**Work item:** All lines from the one with "Point out each" through the close of the records below are to be set down exactly, and no others.

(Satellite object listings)
--*--

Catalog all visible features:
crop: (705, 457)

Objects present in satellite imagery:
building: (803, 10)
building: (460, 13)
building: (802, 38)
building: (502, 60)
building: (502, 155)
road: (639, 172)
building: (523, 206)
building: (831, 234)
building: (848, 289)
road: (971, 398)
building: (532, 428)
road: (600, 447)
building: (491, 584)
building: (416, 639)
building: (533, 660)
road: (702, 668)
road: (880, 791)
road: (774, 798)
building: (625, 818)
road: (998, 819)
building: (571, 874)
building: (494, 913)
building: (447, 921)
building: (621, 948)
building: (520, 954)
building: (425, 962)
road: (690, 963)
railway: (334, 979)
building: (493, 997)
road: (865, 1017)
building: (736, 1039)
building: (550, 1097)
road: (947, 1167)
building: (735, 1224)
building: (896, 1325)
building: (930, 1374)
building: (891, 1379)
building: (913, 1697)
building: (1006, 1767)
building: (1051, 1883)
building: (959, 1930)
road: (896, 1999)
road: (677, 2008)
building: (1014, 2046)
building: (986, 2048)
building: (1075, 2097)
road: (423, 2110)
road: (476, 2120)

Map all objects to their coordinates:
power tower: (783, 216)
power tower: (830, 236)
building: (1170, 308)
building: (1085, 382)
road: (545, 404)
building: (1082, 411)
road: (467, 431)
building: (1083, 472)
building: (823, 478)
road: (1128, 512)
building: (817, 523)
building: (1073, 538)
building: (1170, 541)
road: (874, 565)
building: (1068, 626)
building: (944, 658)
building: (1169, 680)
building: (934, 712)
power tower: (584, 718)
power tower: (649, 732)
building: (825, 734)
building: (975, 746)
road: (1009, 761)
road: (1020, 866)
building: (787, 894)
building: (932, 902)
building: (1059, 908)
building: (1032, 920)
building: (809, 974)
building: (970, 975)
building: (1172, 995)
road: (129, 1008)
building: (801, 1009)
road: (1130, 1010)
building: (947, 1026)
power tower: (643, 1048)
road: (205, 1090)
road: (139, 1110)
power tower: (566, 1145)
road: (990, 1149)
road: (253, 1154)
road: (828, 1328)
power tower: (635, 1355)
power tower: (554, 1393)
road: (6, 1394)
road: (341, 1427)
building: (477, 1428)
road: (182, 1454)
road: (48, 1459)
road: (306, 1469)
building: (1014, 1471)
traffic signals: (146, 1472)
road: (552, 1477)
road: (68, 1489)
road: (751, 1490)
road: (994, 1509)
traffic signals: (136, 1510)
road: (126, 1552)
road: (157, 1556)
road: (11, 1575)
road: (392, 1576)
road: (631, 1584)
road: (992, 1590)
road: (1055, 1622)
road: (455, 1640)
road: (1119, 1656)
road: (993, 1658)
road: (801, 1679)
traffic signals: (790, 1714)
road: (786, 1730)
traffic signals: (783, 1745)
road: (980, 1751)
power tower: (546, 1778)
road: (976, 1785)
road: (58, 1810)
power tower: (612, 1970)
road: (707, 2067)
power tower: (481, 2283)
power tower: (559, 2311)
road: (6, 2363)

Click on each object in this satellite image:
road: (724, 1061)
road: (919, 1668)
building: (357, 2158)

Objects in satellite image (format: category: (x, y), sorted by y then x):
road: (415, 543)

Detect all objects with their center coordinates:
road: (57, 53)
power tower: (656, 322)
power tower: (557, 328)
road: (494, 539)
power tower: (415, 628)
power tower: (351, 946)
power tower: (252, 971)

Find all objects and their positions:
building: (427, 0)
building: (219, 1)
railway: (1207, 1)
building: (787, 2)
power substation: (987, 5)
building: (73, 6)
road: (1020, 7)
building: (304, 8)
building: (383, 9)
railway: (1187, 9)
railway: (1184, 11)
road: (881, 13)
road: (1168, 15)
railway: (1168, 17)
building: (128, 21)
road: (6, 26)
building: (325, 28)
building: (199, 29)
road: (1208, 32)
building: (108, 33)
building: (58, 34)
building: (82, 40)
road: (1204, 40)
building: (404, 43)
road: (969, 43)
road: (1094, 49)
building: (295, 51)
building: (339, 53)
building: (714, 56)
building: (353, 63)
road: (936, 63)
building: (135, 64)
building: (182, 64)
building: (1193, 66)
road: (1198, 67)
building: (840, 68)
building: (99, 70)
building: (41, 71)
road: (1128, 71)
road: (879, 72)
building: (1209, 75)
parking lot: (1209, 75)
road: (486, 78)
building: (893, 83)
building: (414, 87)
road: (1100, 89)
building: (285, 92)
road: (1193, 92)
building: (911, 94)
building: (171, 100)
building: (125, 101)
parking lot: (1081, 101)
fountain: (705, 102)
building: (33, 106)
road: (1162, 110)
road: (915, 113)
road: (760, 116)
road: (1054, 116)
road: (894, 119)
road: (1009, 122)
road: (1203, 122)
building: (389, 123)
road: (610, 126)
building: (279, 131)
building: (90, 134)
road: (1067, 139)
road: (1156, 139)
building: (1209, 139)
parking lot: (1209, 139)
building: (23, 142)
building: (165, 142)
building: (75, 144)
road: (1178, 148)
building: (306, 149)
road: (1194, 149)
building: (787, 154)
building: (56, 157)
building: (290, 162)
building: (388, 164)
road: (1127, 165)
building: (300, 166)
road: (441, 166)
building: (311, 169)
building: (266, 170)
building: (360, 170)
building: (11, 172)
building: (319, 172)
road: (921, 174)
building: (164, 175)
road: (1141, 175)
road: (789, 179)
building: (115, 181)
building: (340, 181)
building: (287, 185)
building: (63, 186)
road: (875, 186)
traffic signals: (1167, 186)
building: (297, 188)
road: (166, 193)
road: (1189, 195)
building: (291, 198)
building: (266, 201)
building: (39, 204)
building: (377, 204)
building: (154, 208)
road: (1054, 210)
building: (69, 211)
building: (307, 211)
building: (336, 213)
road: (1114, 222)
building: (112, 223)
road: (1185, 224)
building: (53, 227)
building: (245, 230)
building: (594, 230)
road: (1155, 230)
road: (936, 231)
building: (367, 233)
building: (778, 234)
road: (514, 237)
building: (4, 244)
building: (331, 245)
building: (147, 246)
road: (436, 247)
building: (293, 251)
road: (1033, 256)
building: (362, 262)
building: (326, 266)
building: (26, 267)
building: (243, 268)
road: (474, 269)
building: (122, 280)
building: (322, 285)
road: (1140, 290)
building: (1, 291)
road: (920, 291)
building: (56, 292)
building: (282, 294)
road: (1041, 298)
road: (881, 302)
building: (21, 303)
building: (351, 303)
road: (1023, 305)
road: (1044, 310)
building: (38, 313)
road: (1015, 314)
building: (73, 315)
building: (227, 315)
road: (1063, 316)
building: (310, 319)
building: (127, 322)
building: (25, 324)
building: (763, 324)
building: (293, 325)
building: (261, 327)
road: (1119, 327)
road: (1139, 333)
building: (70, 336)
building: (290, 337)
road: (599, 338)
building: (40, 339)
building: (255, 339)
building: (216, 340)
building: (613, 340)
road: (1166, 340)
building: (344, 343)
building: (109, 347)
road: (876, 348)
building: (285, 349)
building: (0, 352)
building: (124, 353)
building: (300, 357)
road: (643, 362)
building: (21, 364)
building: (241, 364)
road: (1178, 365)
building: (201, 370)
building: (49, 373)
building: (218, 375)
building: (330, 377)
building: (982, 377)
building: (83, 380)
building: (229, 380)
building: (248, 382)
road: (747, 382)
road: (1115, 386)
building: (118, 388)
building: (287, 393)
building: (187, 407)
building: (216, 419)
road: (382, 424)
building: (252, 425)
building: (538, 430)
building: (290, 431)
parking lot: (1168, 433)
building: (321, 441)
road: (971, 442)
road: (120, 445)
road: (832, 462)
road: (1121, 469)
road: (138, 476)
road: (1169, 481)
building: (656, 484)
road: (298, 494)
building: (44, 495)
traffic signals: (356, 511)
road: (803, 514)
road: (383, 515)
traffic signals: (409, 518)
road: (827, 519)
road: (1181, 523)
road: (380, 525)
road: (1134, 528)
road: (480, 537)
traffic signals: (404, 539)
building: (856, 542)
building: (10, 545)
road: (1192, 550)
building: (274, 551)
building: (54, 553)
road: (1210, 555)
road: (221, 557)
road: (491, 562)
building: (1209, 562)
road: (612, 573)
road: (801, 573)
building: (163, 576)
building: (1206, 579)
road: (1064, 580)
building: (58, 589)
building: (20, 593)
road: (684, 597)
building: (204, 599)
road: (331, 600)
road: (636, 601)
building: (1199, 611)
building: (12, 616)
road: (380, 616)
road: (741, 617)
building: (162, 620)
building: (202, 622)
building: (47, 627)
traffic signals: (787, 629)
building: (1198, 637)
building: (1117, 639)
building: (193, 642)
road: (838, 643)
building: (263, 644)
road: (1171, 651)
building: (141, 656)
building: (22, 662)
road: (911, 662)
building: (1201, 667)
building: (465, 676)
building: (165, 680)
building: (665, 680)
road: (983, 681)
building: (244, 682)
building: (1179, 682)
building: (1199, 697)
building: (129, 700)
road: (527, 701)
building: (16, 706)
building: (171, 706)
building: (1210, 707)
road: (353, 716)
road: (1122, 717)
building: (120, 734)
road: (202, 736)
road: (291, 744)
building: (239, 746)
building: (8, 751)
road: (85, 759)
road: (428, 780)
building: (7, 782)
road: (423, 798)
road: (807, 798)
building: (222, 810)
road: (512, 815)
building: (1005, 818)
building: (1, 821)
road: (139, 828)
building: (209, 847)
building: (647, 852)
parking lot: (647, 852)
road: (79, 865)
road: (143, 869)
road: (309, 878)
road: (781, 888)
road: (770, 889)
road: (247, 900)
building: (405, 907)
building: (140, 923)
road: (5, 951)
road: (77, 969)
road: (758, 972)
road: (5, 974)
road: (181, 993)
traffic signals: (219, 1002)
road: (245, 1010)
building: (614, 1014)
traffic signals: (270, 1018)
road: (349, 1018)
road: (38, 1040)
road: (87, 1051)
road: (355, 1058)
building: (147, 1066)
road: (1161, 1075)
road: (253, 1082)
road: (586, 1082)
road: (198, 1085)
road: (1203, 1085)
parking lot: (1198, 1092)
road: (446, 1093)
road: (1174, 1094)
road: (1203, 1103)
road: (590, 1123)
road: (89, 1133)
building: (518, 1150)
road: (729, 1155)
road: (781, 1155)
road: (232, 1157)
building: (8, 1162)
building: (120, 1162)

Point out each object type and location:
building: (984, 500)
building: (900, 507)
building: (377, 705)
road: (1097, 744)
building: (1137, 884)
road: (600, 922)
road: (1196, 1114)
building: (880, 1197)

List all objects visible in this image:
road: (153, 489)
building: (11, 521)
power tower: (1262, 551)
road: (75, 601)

--*--

**Answer below:**
Point out each object type and location:
building: (984, 500)
building: (900, 507)
building: (377, 705)
road: (1097, 744)
building: (1137, 884)
road: (600, 922)
road: (1196, 1114)
building: (880, 1197)

List all objects visible in this image:
road: (153, 489)
building: (11, 521)
power tower: (1262, 551)
road: (75, 601)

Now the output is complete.